- [Problem to work on]
With the pictures left out, transcribe exactly the lines from the one with "purple rectangle: (73, 45)" through the end of the data.
───── Supplied information ─────
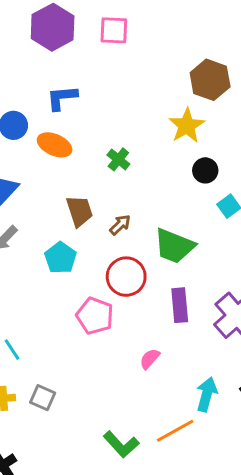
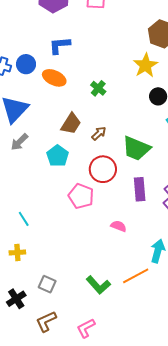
brown trapezoid: (79, 211) -> (71, 124), turned 50
pink semicircle: (150, 359) -> (119, 226), turned 70
gray square: (43, 398) -> (47, 284), moved

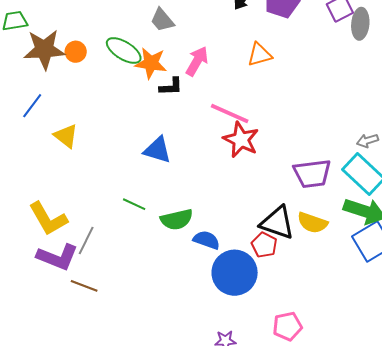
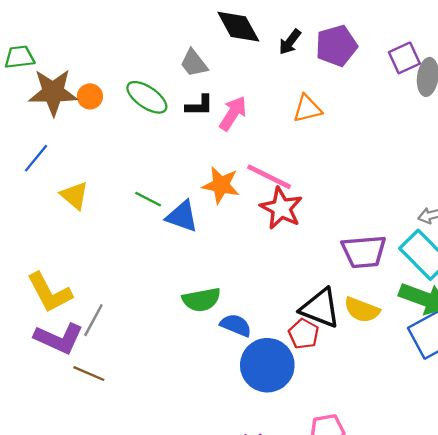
orange star: (151, 63) -> (221, 185), moved
black L-shape: (171, 87) -> (199, 105), moved
green line: (134, 204) -> (148, 199), moved

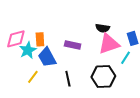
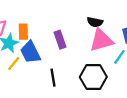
purple rectangle: (73, 45) -> (60, 40), turned 56
yellow line: (33, 77) -> (14, 64), moved

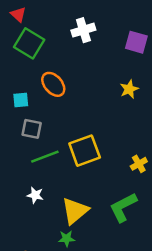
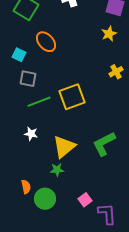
yellow star: (129, 89) -> (109, 34), moved
cyan square: (21, 100) -> (19, 55), turned 32
yellow cross: (139, 164) -> (116, 72), moved

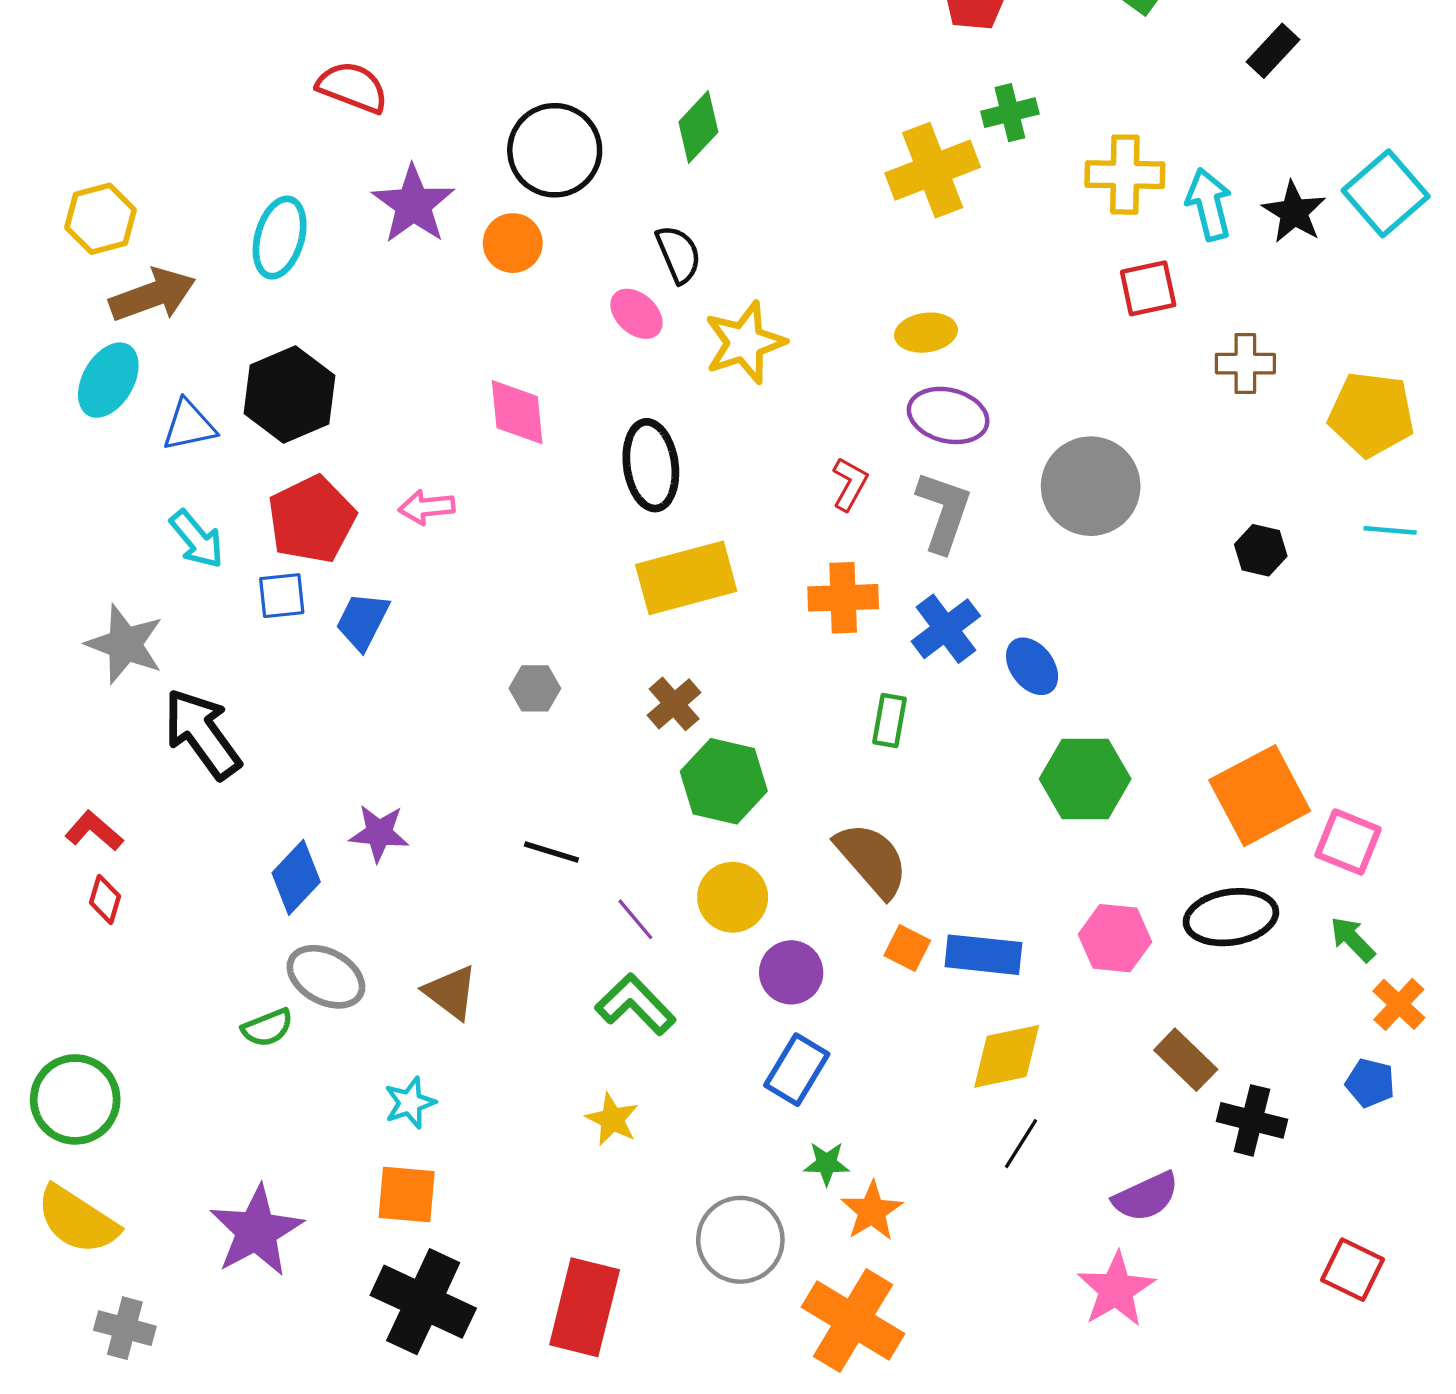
─────
- [Output for this task]
purple rectangle: (73, 45) -> (60, 40), turned 56
yellow line: (33, 77) -> (14, 64), moved

yellow star: (129, 89) -> (109, 34), moved
cyan square: (21, 100) -> (19, 55), turned 32
yellow cross: (139, 164) -> (116, 72), moved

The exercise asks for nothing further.